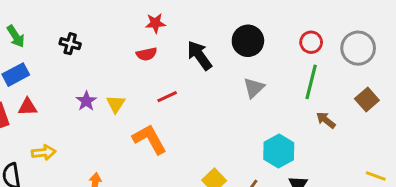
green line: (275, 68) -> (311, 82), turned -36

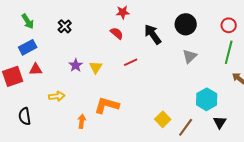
black cross: (70, 44) -> (65, 26), turned 32
red semicircle: (147, 54) -> (117, 33), turned -128
orange L-shape: (149, 139) -> (107, 105), moved, turned -45
yellow arrow: (44, 152) -> (57, 96), moved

----

§ **INSTRUCTIONS FOR THE TASK**:
Your copy should repeat each entry above exactly but contain no pictures.

§ **ANSWER BELOW**:
green line: (275, 68) -> (311, 82), turned -36

black cross: (70, 44) -> (65, 26), turned 32
red semicircle: (147, 54) -> (117, 33), turned -128
orange L-shape: (149, 139) -> (107, 105), moved, turned -45
yellow arrow: (44, 152) -> (57, 96), moved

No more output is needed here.